## Task instructions
Copy only the lines from the one with "cyan semicircle: (66, 77) -> (61, 81), moved" through the end of the records, exactly as they stand. No pictures belong in the copy.
[Opening Information shown section]
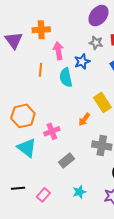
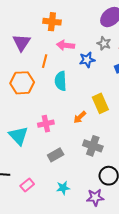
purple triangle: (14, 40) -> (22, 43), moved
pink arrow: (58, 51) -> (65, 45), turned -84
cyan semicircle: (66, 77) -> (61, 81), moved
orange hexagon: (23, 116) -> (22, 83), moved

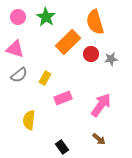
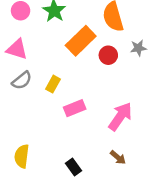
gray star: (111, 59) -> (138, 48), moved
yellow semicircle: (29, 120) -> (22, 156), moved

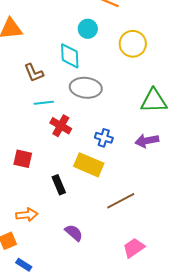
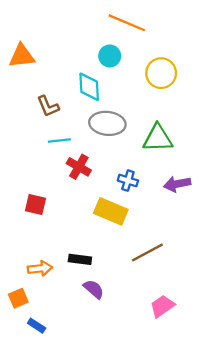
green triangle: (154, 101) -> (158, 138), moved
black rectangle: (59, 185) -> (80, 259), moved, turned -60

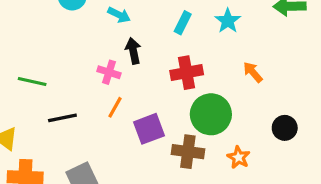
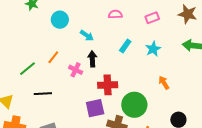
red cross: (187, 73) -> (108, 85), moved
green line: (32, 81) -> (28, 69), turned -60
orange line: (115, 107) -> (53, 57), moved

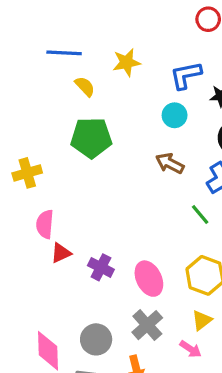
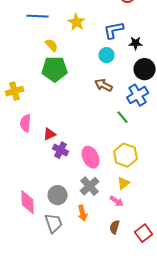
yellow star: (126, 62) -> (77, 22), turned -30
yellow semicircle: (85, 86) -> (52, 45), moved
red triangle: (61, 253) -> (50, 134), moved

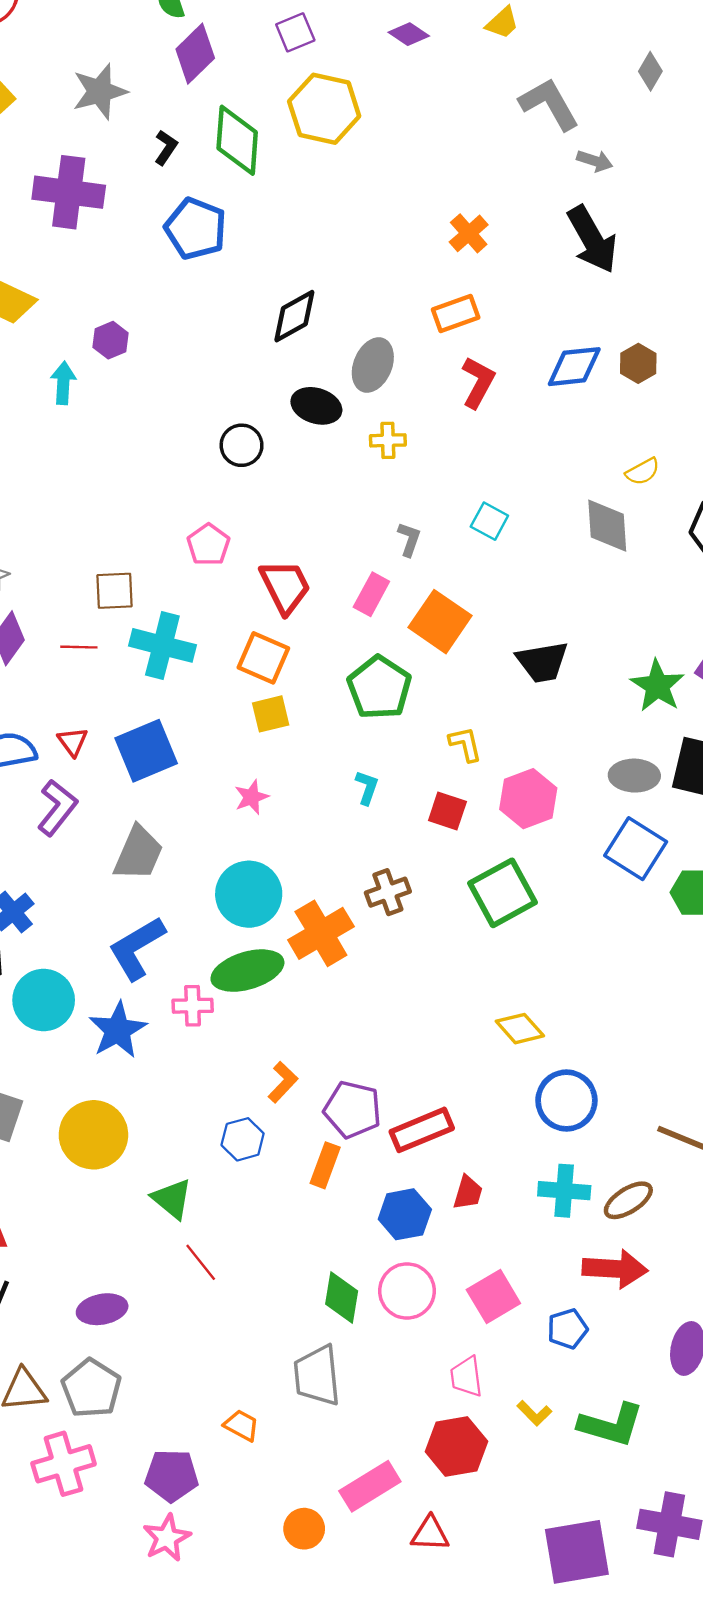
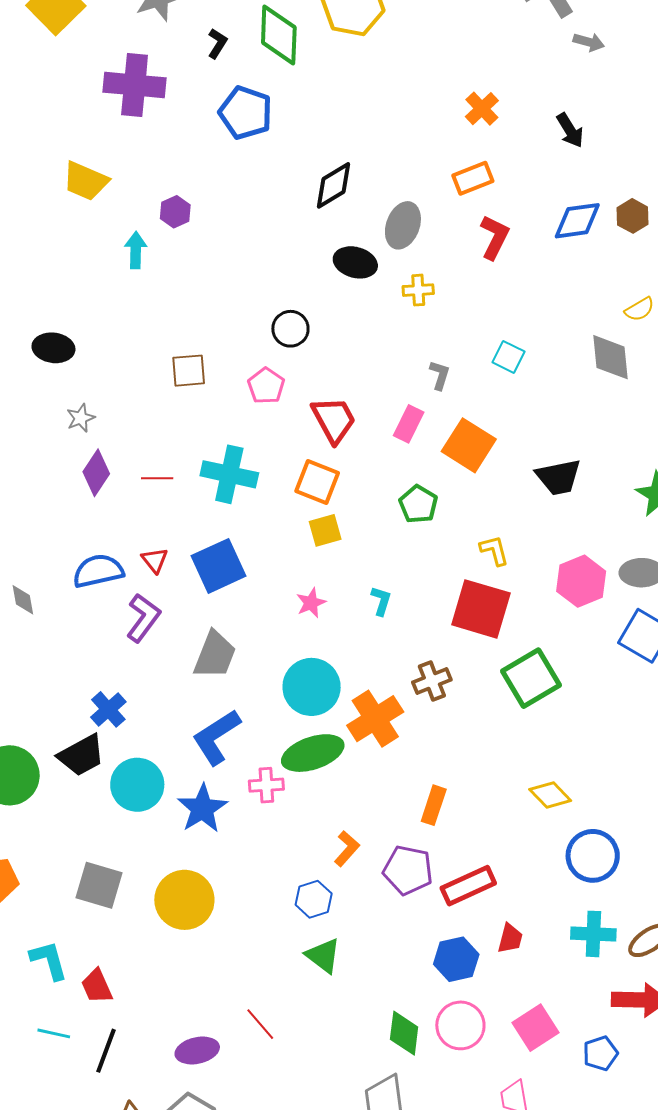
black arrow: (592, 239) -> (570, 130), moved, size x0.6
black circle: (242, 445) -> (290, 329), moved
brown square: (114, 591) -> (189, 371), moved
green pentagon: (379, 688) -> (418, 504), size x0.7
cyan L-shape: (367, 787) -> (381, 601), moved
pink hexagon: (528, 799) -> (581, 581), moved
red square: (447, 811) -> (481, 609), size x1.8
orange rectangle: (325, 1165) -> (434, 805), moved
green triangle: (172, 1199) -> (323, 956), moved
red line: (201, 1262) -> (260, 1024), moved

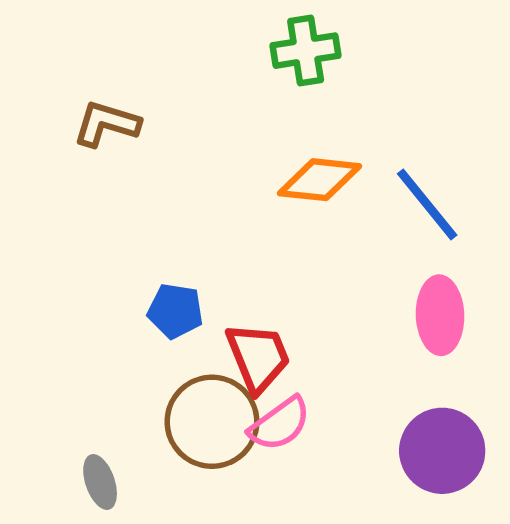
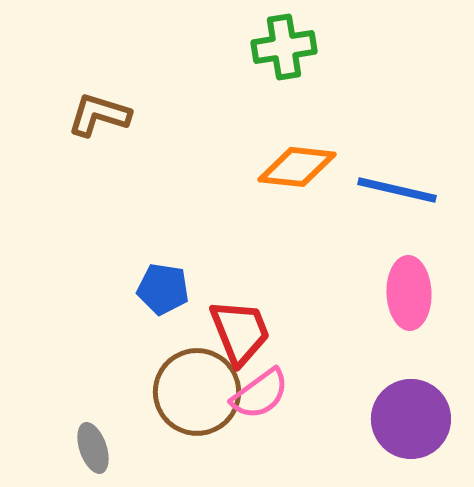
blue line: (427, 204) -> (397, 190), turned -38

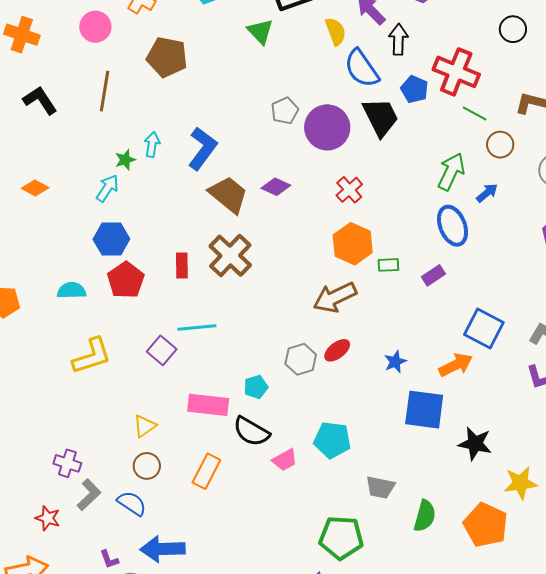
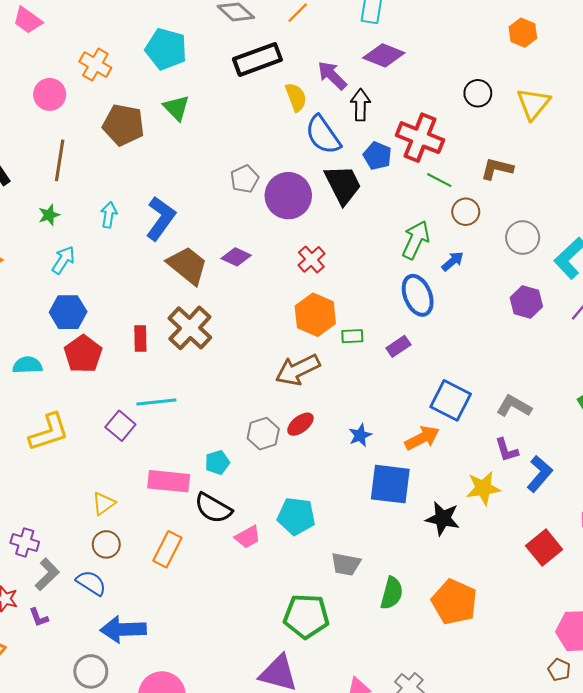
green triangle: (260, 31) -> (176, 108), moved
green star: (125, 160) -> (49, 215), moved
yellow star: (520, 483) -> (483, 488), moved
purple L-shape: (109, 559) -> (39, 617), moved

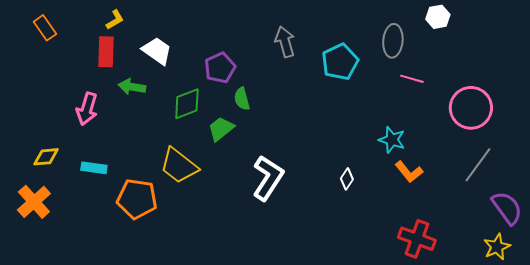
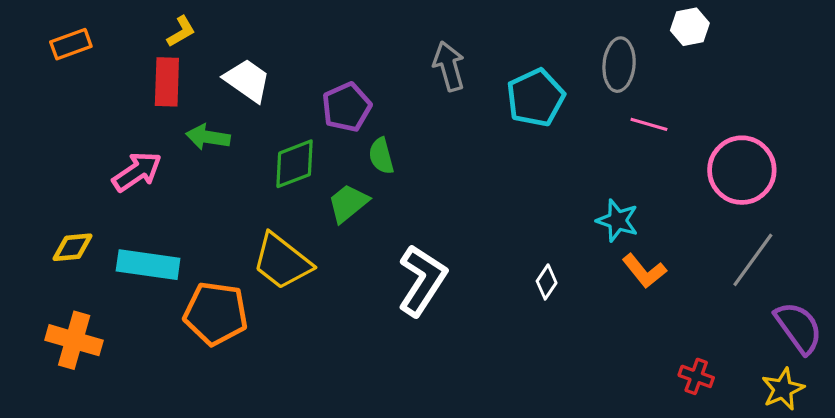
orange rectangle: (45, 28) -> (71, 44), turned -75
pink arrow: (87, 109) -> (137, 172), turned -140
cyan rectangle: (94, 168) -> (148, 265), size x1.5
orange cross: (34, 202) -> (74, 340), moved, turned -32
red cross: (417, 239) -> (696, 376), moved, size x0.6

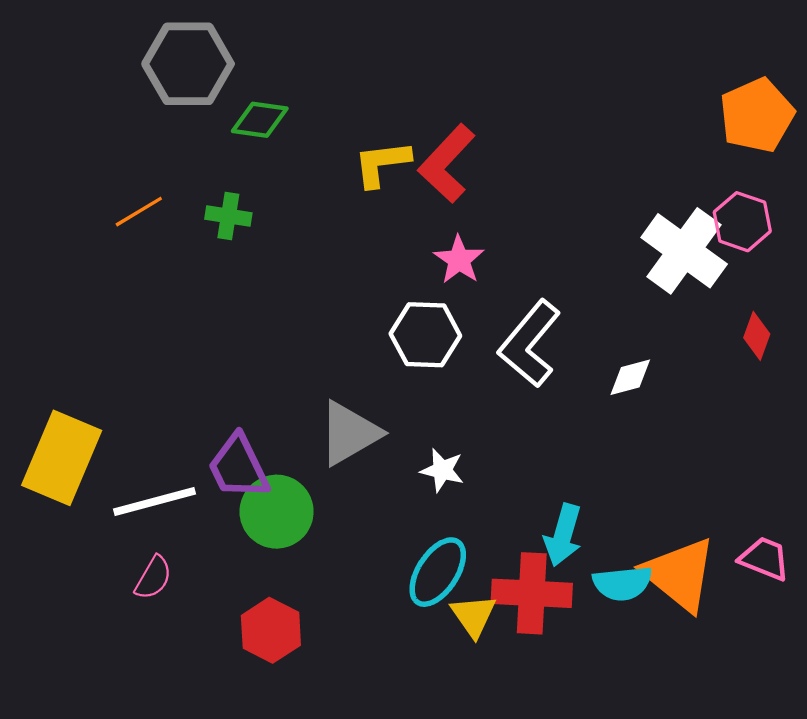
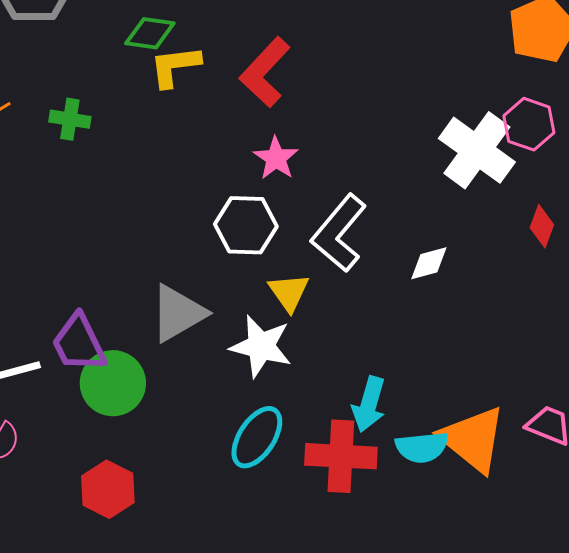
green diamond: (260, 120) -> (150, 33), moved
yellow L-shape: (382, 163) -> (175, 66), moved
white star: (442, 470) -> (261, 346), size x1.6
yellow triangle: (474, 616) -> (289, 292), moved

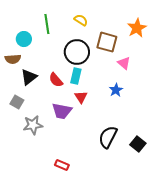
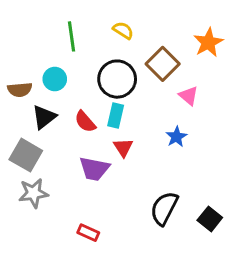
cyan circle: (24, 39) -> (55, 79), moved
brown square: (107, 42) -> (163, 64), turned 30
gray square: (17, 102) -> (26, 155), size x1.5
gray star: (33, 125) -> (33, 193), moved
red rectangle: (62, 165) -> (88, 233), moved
[Closing Information shown section]
## Solved problem
cyan semicircle: (66, 77) -> (61, 81), moved
orange hexagon: (23, 116) -> (22, 83), moved

gray star: (111, 59) -> (138, 48), moved
yellow semicircle: (29, 120) -> (22, 156), moved

green triangle: (154, 101) -> (158, 138), moved
black rectangle: (59, 185) -> (80, 259), moved, turned -60

red cross: (187, 73) -> (108, 85), moved
green line: (32, 81) -> (28, 69), turned -60
orange line: (115, 107) -> (53, 57), moved

yellow star: (126, 62) -> (77, 22), turned -30
yellow semicircle: (85, 86) -> (52, 45), moved
red triangle: (61, 253) -> (50, 134), moved

black arrow: (592, 239) -> (570, 130), moved, size x0.6
black circle: (242, 445) -> (290, 329), moved
brown square: (114, 591) -> (189, 371), moved
green pentagon: (379, 688) -> (418, 504), size x0.7
cyan L-shape: (367, 787) -> (381, 601), moved
pink hexagon: (528, 799) -> (581, 581), moved
red square: (447, 811) -> (481, 609), size x1.8
orange rectangle: (325, 1165) -> (434, 805), moved
green triangle: (172, 1199) -> (323, 956), moved
red line: (201, 1262) -> (260, 1024), moved

blue line: (427, 204) -> (397, 190), turned -38

green triangle: (260, 31) -> (176, 108), moved
green star: (125, 160) -> (49, 215), moved
yellow star: (520, 483) -> (483, 488), moved
purple L-shape: (109, 559) -> (39, 617), moved

orange rectangle: (45, 28) -> (71, 44), turned -75
pink arrow: (87, 109) -> (137, 172), turned -140
cyan rectangle: (94, 168) -> (148, 265), size x1.5
orange cross: (34, 202) -> (74, 340), moved, turned -32
red cross: (417, 239) -> (696, 376), moved, size x0.6

green diamond: (260, 120) -> (150, 33), moved
yellow L-shape: (382, 163) -> (175, 66), moved
white star: (442, 470) -> (261, 346), size x1.6
yellow triangle: (474, 616) -> (289, 292), moved

cyan circle: (24, 39) -> (55, 79), moved
brown square: (107, 42) -> (163, 64), turned 30
gray square: (17, 102) -> (26, 155), size x1.5
gray star: (33, 125) -> (33, 193), moved
red rectangle: (62, 165) -> (88, 233), moved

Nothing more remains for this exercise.